**Assignment**
Would you retype the line that contains "orange 1x1 brick [200,199,247,261]" and all lines following it to the end of the entries below, exactly and without pictures?

___ Data provided ___

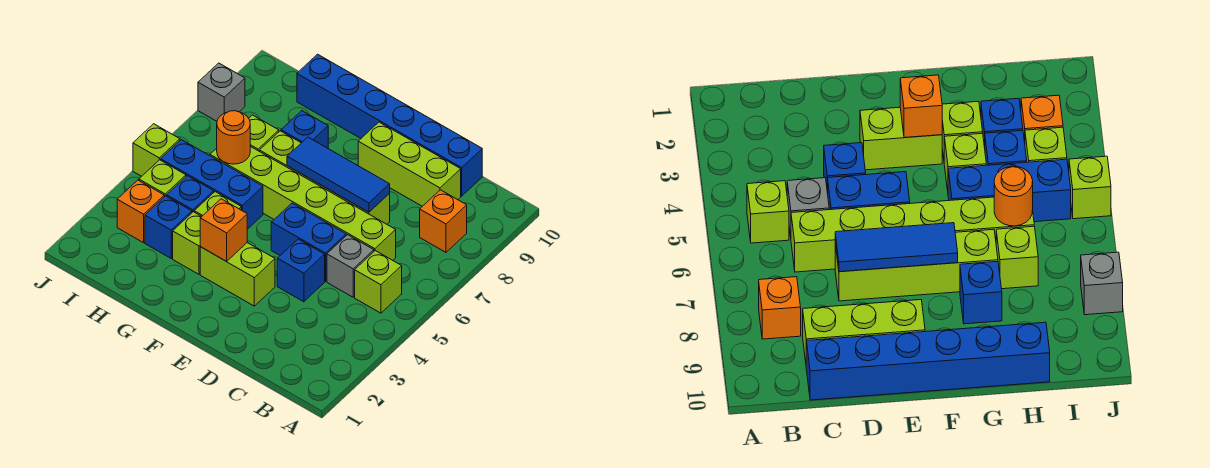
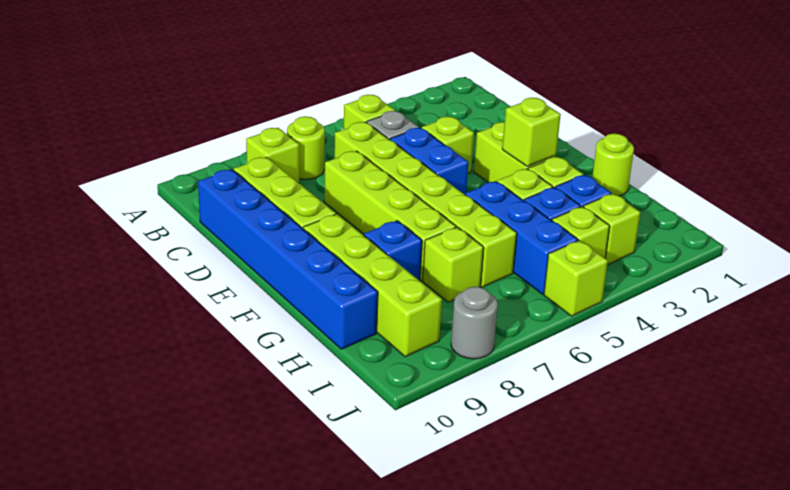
none -> lime 1x1 round brick [287,116,325,179]
orange 1x1 brick [420,190,467,252] -> lime 1x1 brick [246,128,299,183]
blue 1x1 brick [277,239,325,302] -> lime 1x1 brick [422,116,474,173]
blue 1x3 tile [287,137,390,212] -> none
orange 1x1 brick [200,199,247,261] -> lime 1x1 brick [502,98,561,166]
none -> lime 1x4 brick [303,214,442,357]
none -> lime 1x1 round brick [592,133,634,196]
orange 1x1 round brick [217,111,250,164] -> none
orange 1x1 brick [117,180,164,243] -> lime 1x1 brick [584,193,640,265]
grey 1x1 brick [198,63,245,121] -> grey 1x1 round brick [451,287,498,359]

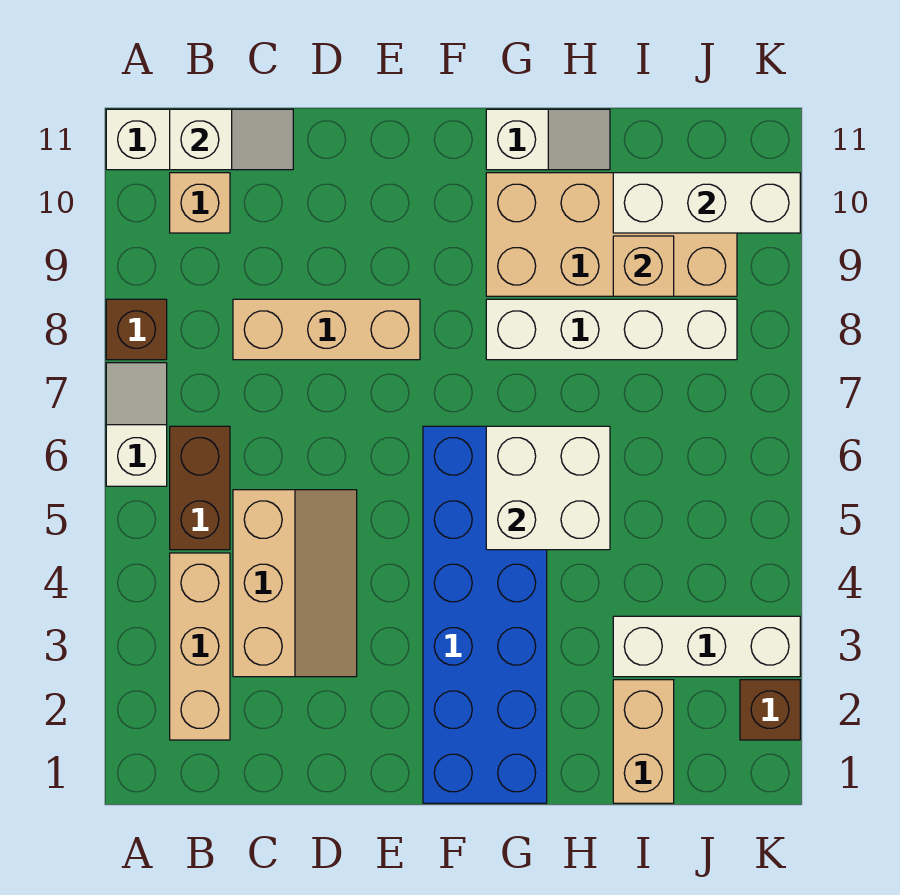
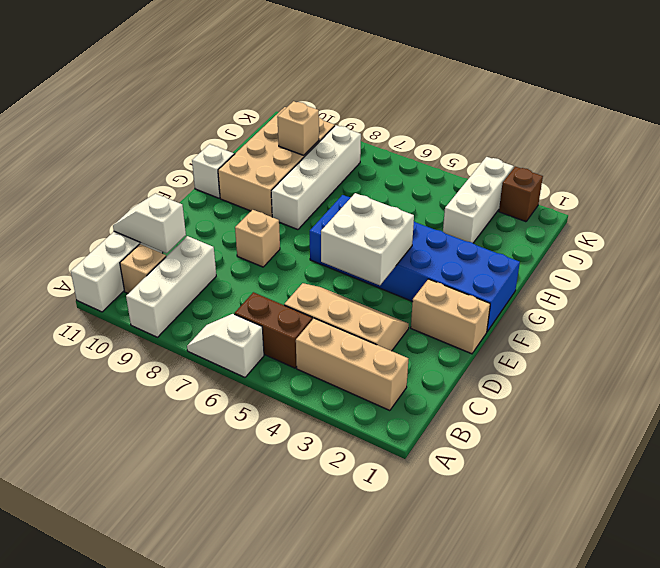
brown 1x1 brick [106,299,167,360] -> none
white 1x2 slope [170,109,293,170] -> white 1x2 slope turned to [113,194,186,254]
tan 1x3 brick [233,299,420,360] -> tan 1x1 brick [235,210,280,267]
white 2x2 brick [486,426,610,550] -> white 2x2 brick moved to [321,193,414,285]
tan 1x2 brick [613,680,674,803] -> tan 1x2 brick moved to [411,279,490,354]
white 1x3 brick [613,173,800,233] -> white 1x3 brick moved to [126,236,216,337]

___

**Reply to the exercise**
orange 1x1 brick [200,199,247,261] -> lime 1x1 brick [502,98,561,166]
none -> lime 1x4 brick [303,214,442,357]
none -> lime 1x1 round brick [592,133,634,196]
orange 1x1 round brick [217,111,250,164] -> none
orange 1x1 brick [117,180,164,243] -> lime 1x1 brick [584,193,640,265]
grey 1x1 brick [198,63,245,121] -> grey 1x1 round brick [451,287,498,359]

brown 1x1 brick [106,299,167,360] -> none
white 1x2 slope [170,109,293,170] -> white 1x2 slope turned to [113,194,186,254]
tan 1x3 brick [233,299,420,360] -> tan 1x1 brick [235,210,280,267]
white 2x2 brick [486,426,610,550] -> white 2x2 brick moved to [321,193,414,285]
tan 1x2 brick [613,680,674,803] -> tan 1x2 brick moved to [411,279,490,354]
white 1x3 brick [613,173,800,233] -> white 1x3 brick moved to [126,236,216,337]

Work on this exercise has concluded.